__EXERCISE DETAILS__.
Of all the lines in this material, how many have the word "black"? Give only the number.

------------

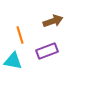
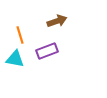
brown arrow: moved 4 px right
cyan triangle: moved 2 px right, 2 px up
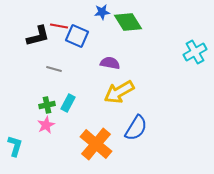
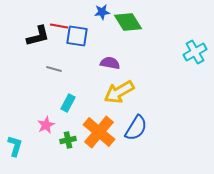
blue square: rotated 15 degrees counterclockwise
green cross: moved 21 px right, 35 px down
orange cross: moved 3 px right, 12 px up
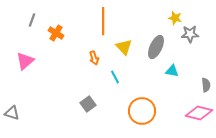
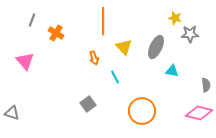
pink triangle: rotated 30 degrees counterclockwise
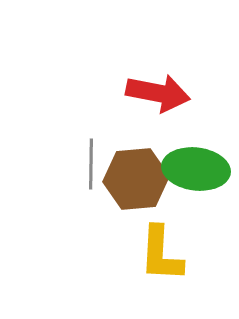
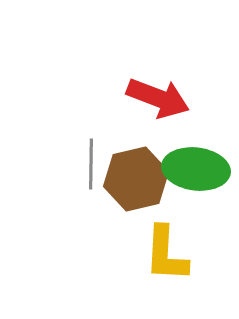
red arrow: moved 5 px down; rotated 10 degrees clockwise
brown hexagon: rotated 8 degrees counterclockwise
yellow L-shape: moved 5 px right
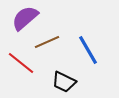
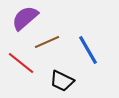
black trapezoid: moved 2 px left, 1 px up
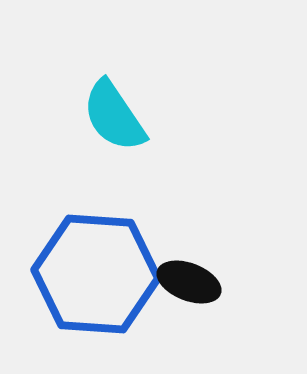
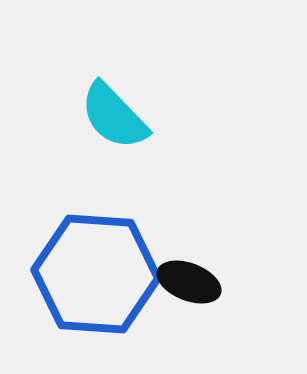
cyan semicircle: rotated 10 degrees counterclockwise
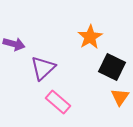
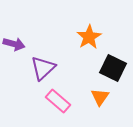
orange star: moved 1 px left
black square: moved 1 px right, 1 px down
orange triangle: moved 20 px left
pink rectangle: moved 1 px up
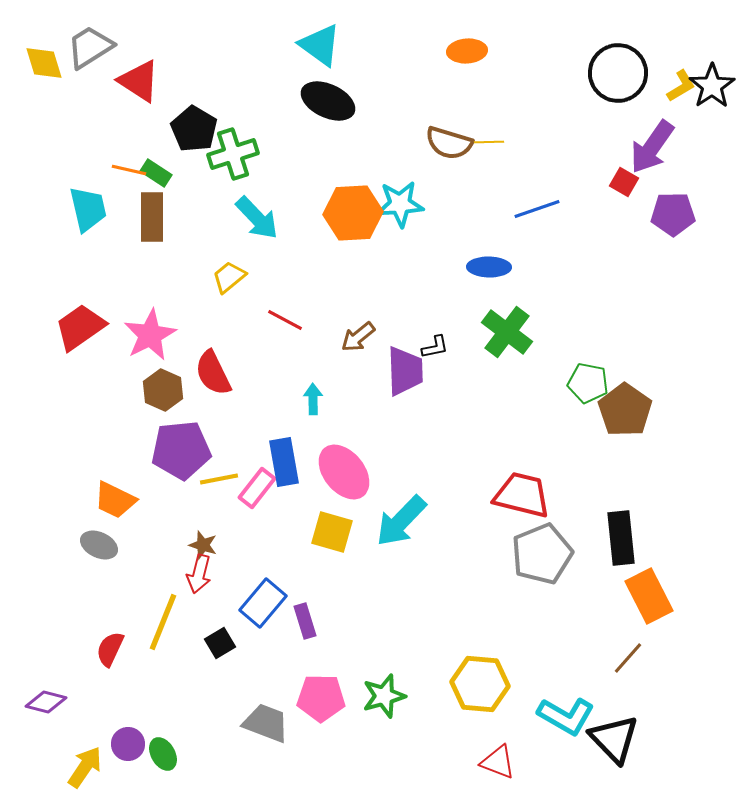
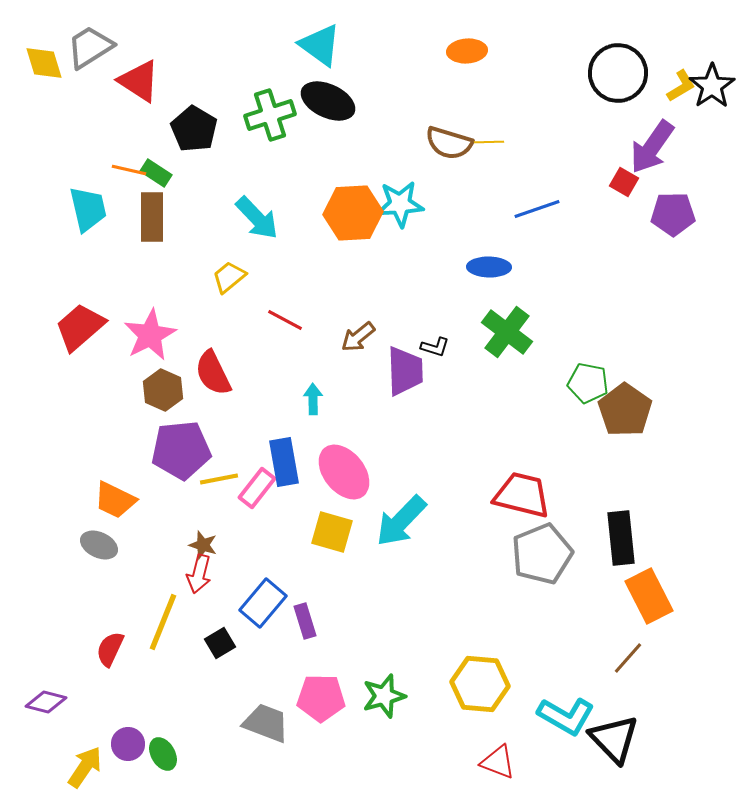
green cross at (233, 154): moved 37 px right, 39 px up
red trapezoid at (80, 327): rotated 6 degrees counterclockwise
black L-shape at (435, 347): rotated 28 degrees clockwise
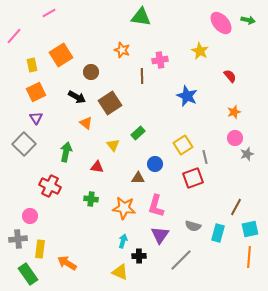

------------

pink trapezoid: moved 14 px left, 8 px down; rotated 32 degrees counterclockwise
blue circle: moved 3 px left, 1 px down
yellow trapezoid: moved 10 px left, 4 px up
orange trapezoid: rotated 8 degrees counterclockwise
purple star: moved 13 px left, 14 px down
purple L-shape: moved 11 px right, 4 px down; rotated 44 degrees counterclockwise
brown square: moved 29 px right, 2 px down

------------

__THE ANSWER__.
3